Before and after images:
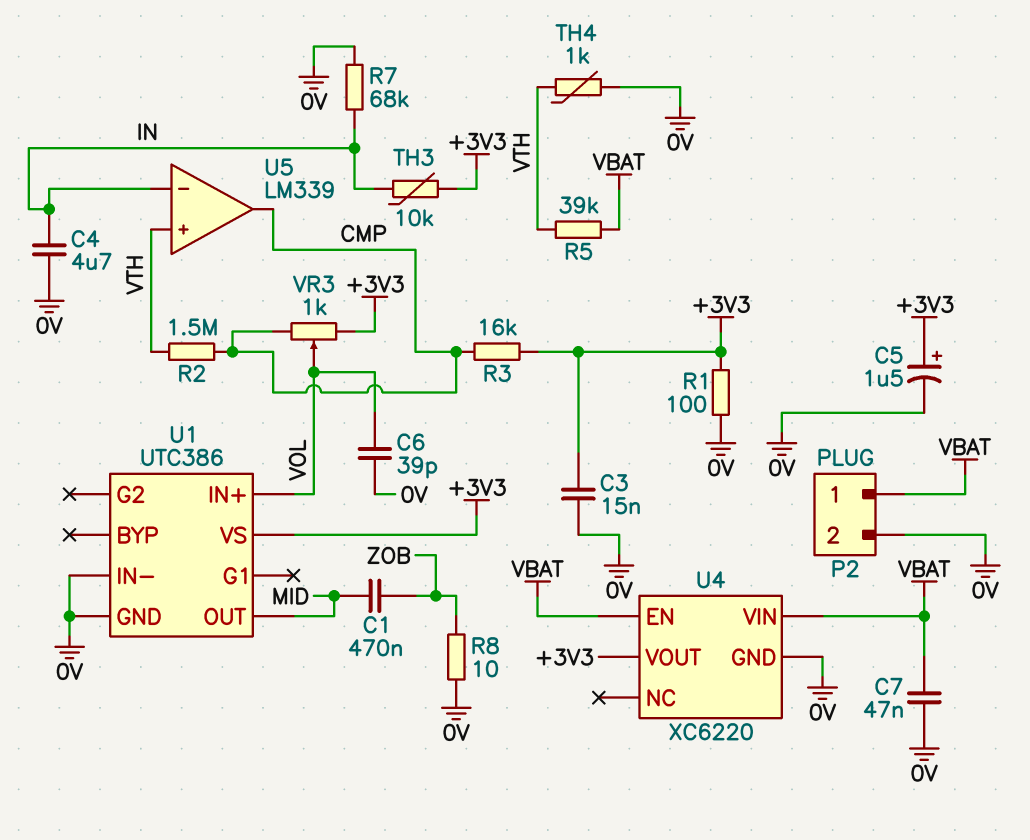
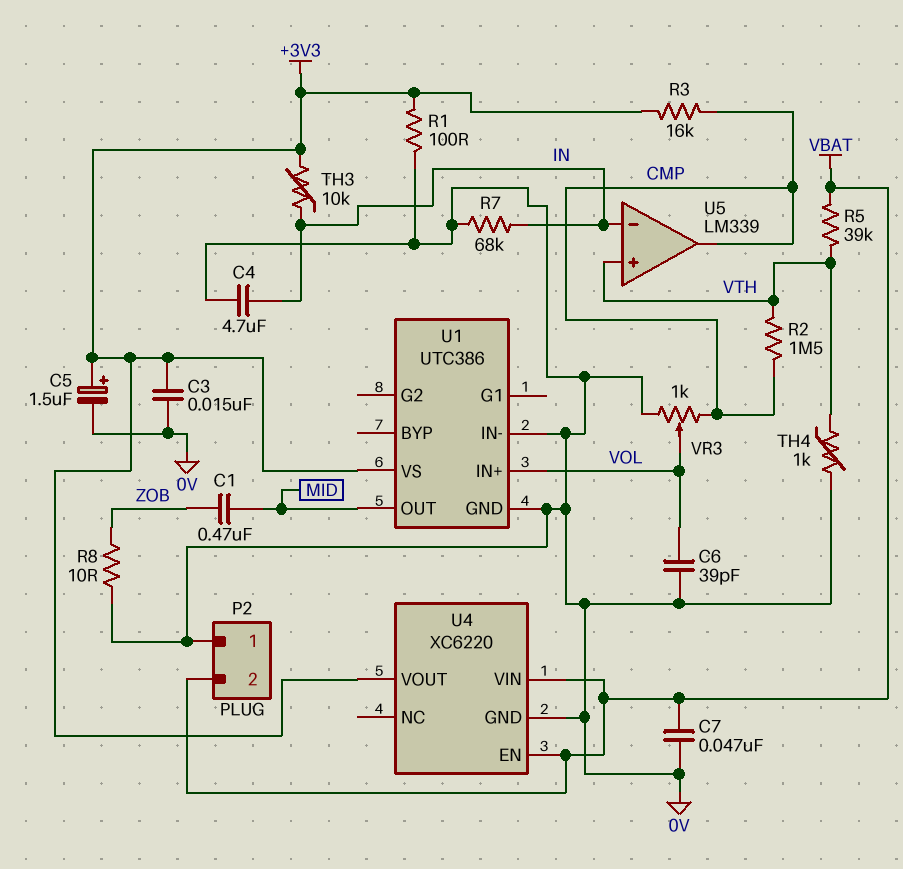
P2 pin 1: VBAT -> 0V
P2 pin 2: 0V -> VBAT
VR3: 1k (+3V3, CMP, wiper VOL) -> 1k (0V, CMP, wiper VOL)

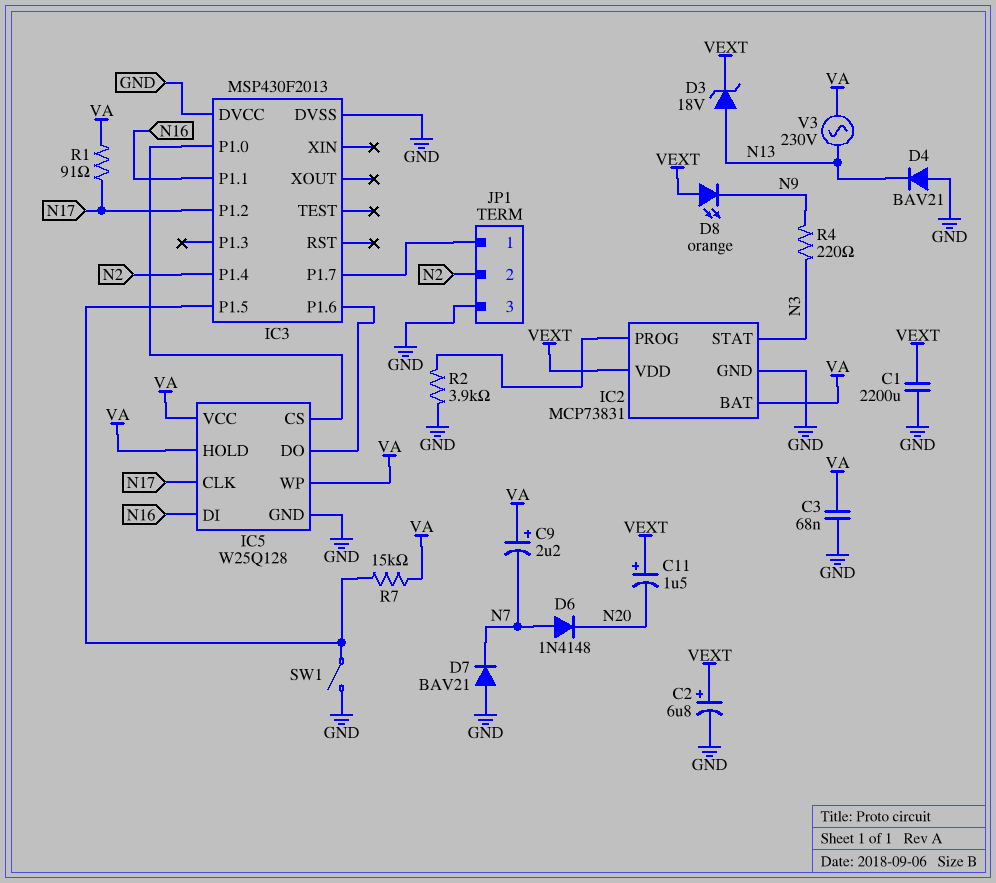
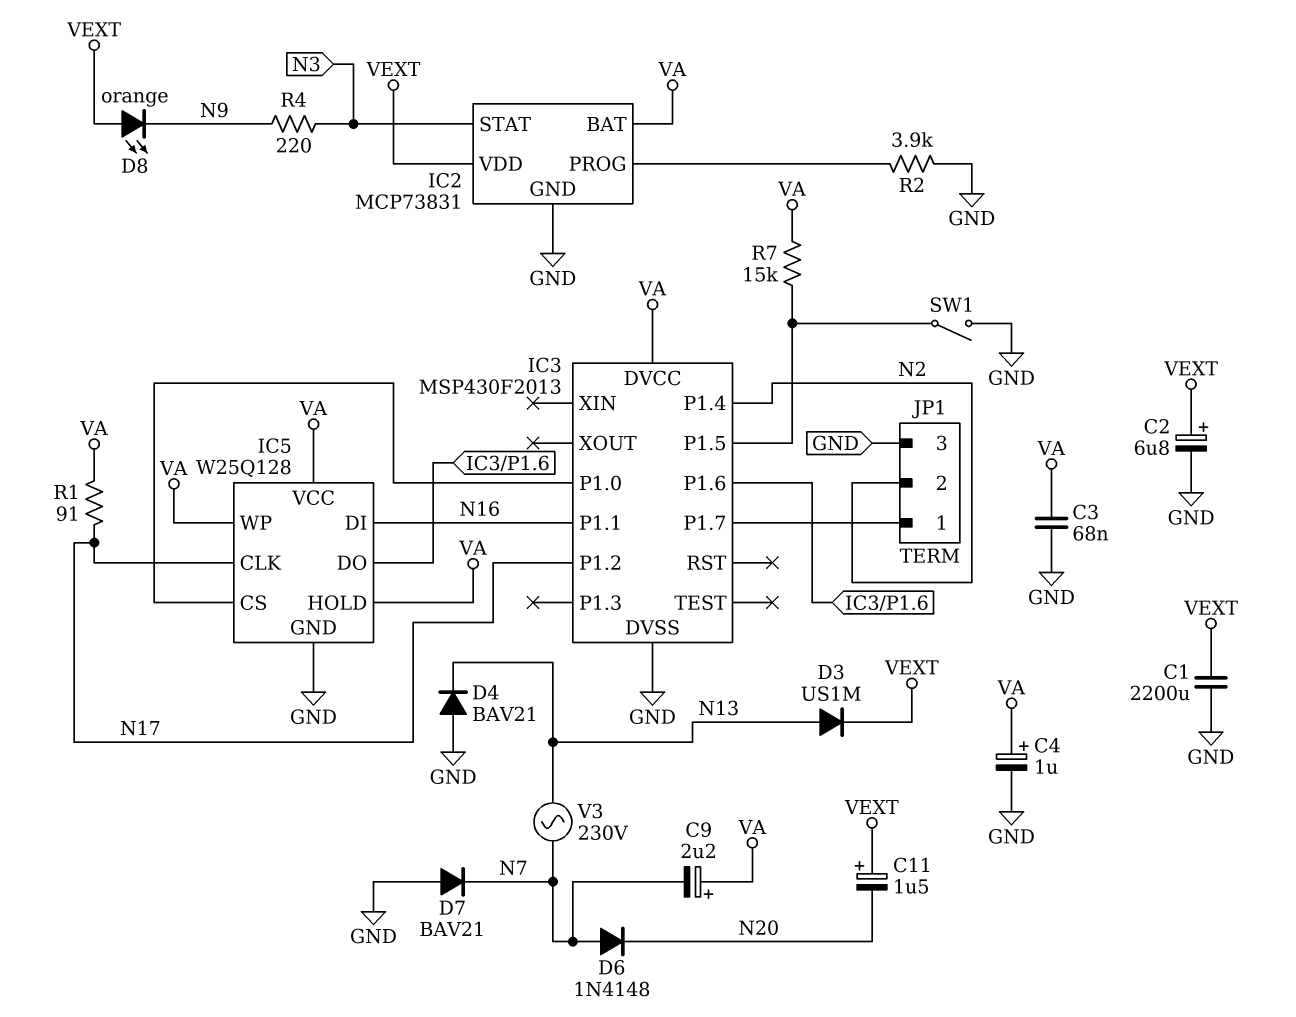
C4: none -> 1uF (plus VA, minus GND)
D3: zener 18V (A N13, K VEXT) -> diode US1M (A N13, K VEXT)
IC3 pin DVCC: GND -> VA
V3: AC 230V (N13, VA) -> AC 230V (N7, N13)

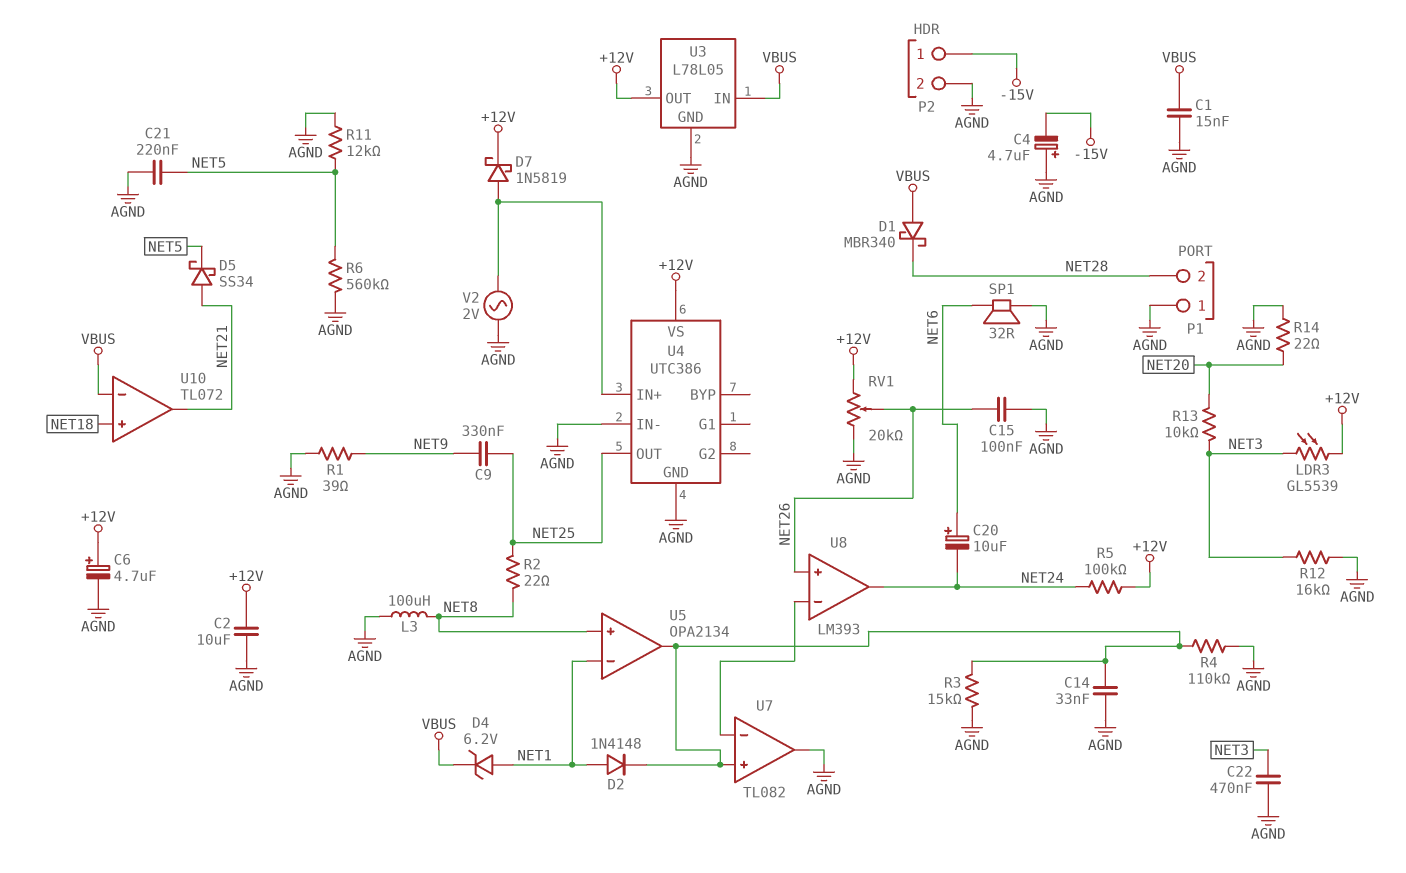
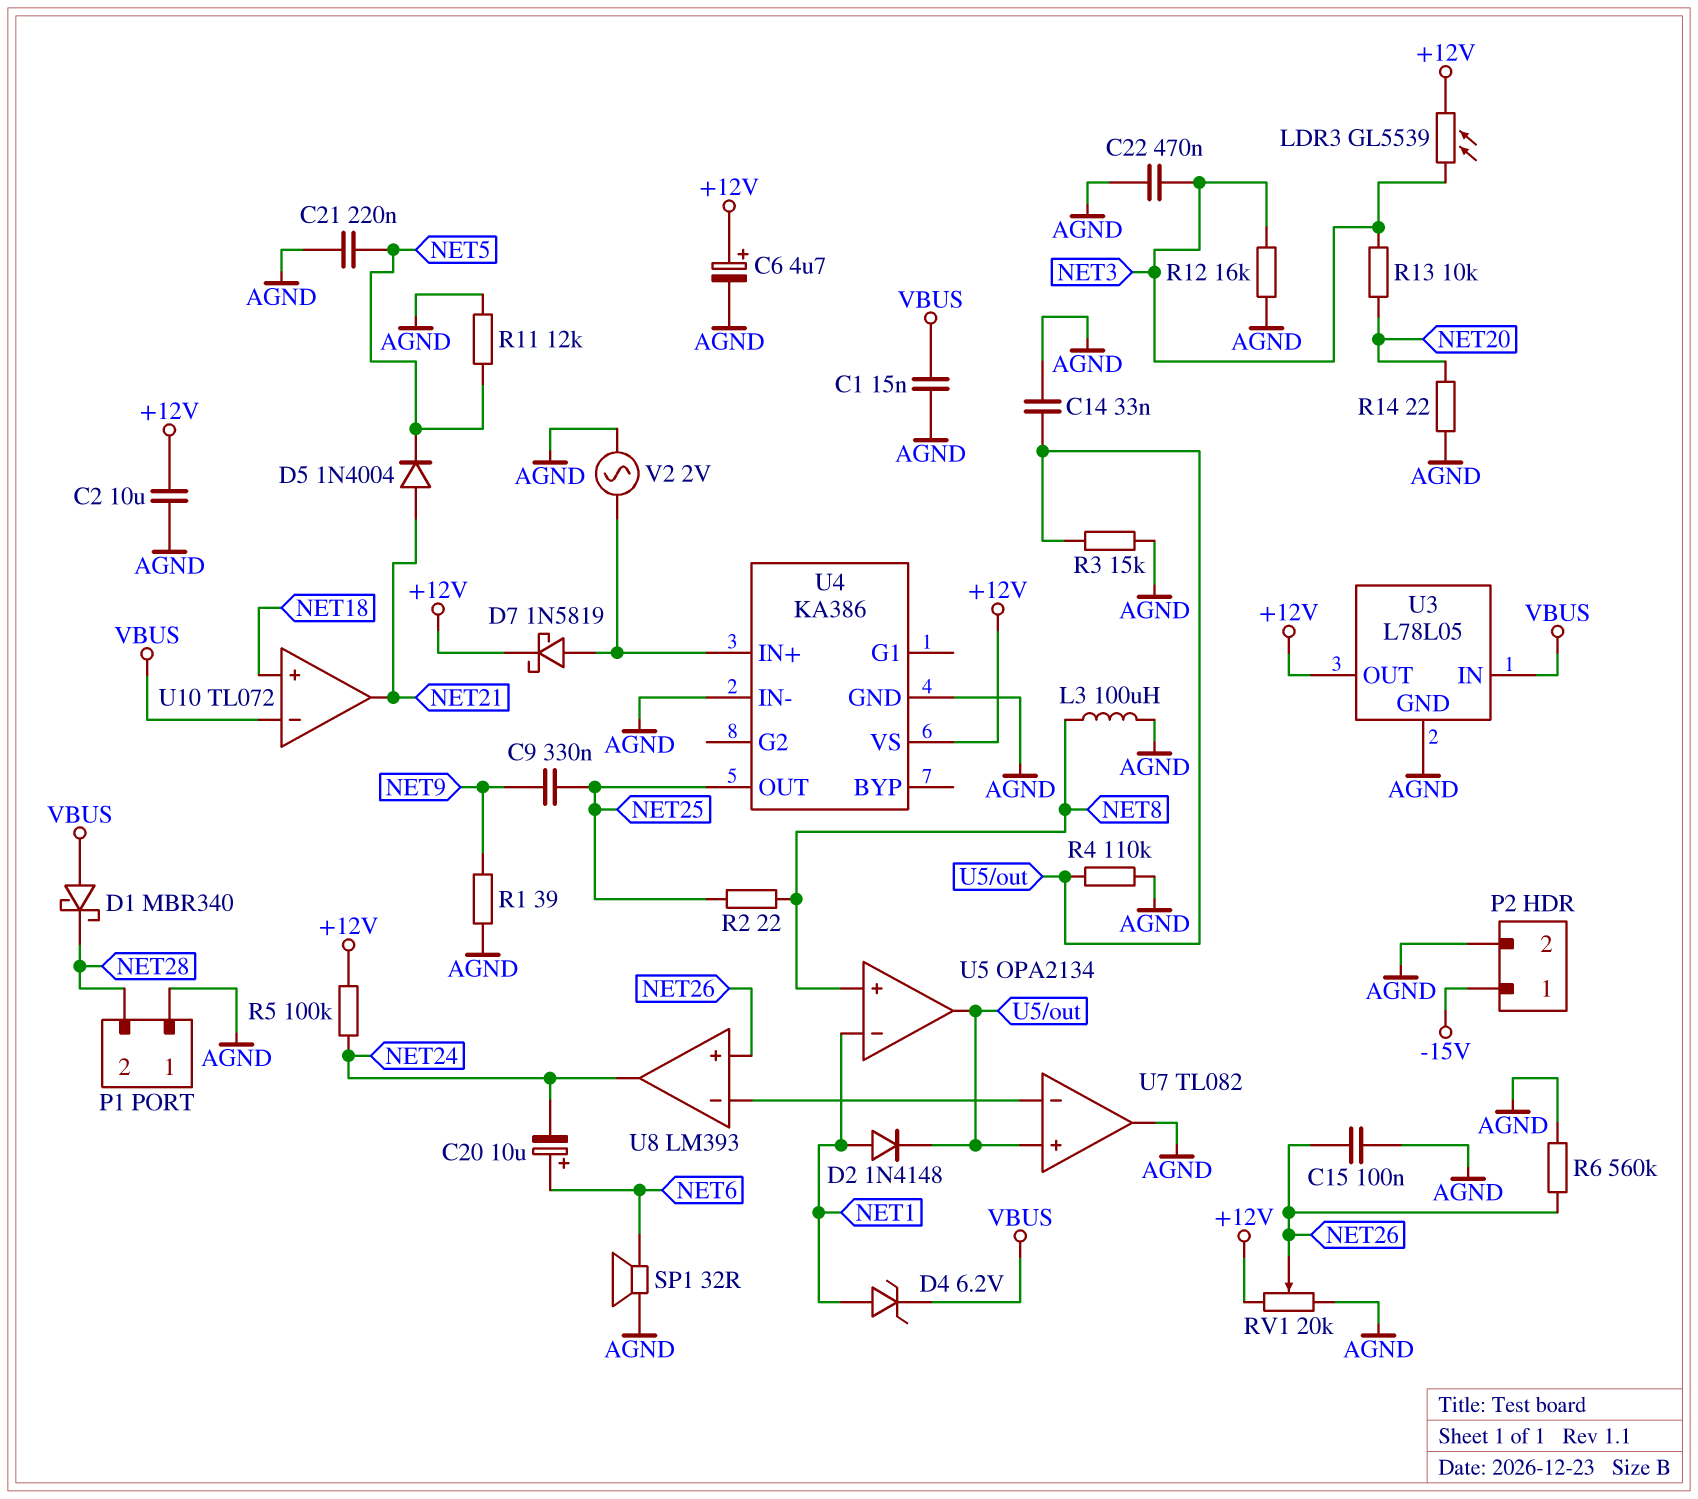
C4: 4.7uF (plus AGND, minus -15V) -> none
D5: schottky SS34 (A NET21, K NET5) -> diode 1N4004 (A NET21, K NET5)
R6: 560k (AGND, NET5) -> 560k (AGND, NET26)
U4: UTC386 -> KA386

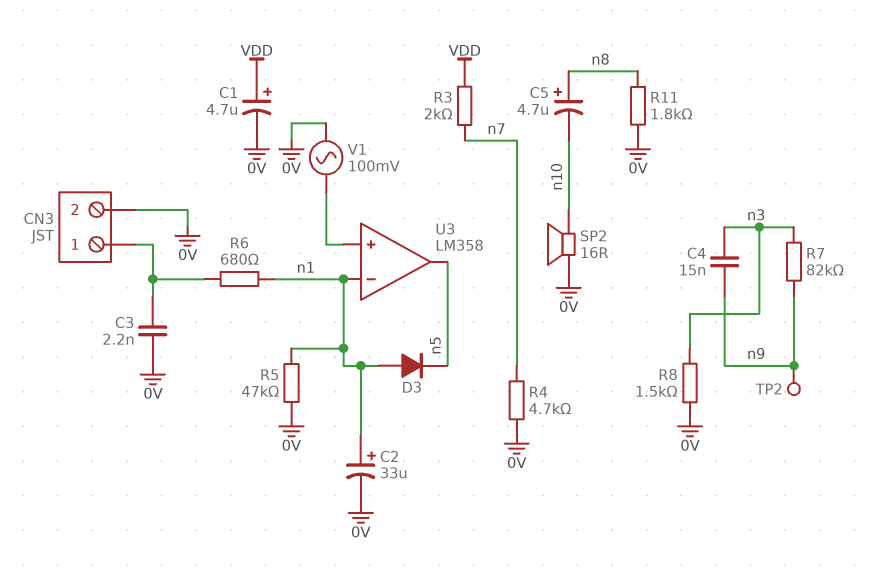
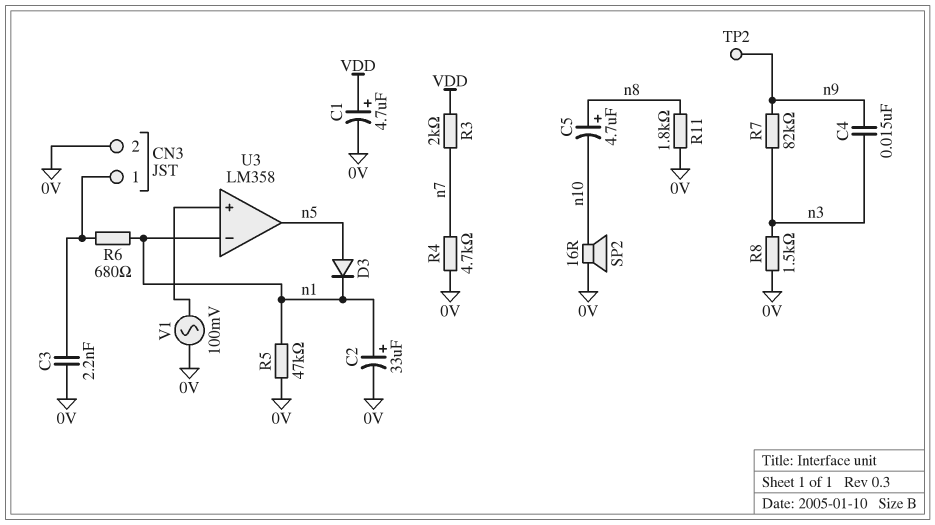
D3: diode (A n1, K n5) -> diode (A n5, K n1)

What the task asks: Retype every entry exactly, but keep the pictures out of your copy.

Reply:
P2 pin 1: VBAT -> 0V
P2 pin 2: 0V -> VBAT
VR3: 1k (+3V3, CMP, wiper VOL) -> 1k (0V, CMP, wiper VOL)

C4: none -> 1uF (plus VA, minus GND)
D3: zener 18V (A N13, K VEXT) -> diode US1M (A N13, K VEXT)
IC3 pin DVCC: GND -> VA
V3: AC 230V (N13, VA) -> AC 230V (N7, N13)

C4: 4.7uF (plus AGND, minus -15V) -> none
D5: schottky SS34 (A NET21, K NET5) -> diode 1N4004 (A NET21, K NET5)
R6: 560k (AGND, NET5) -> 560k (AGND, NET26)
U4: UTC386 -> KA386

D3: diode (A n1, K n5) -> diode (A n5, K n1)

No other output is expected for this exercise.